**Try it**
Report each line of the data that has "phone" somewhere in it.

Stored items from a collection:

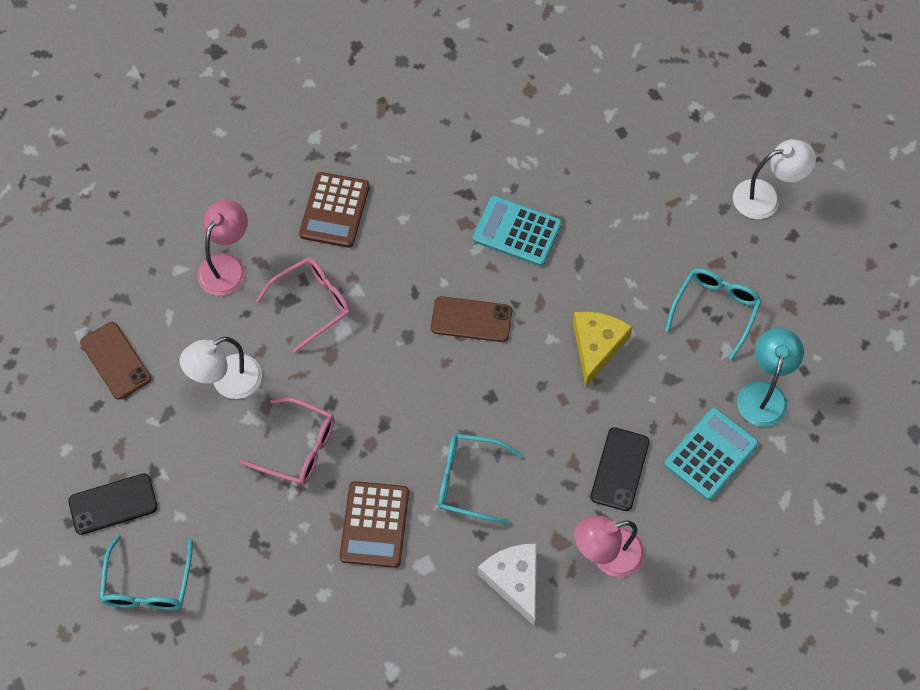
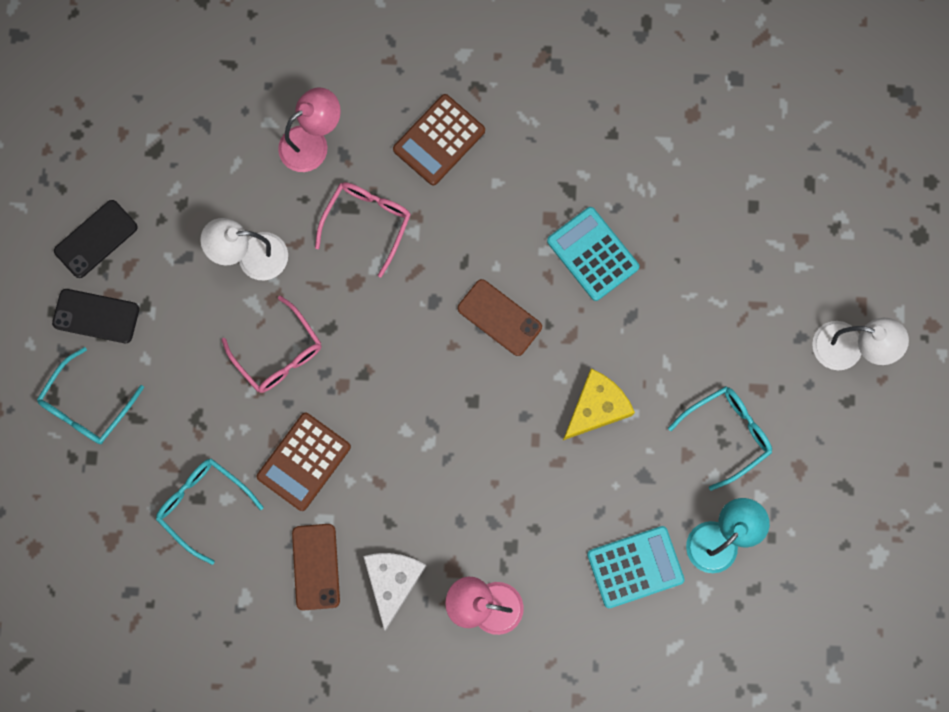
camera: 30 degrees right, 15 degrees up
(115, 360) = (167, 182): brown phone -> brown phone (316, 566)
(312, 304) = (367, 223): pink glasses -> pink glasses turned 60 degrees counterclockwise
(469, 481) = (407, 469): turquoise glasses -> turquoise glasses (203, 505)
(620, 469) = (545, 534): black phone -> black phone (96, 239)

**Result of the task**
(115, 360) = (167, 182): brown phone -> brown phone (316, 566)
(620, 469) = (545, 534): black phone -> black phone (96, 239)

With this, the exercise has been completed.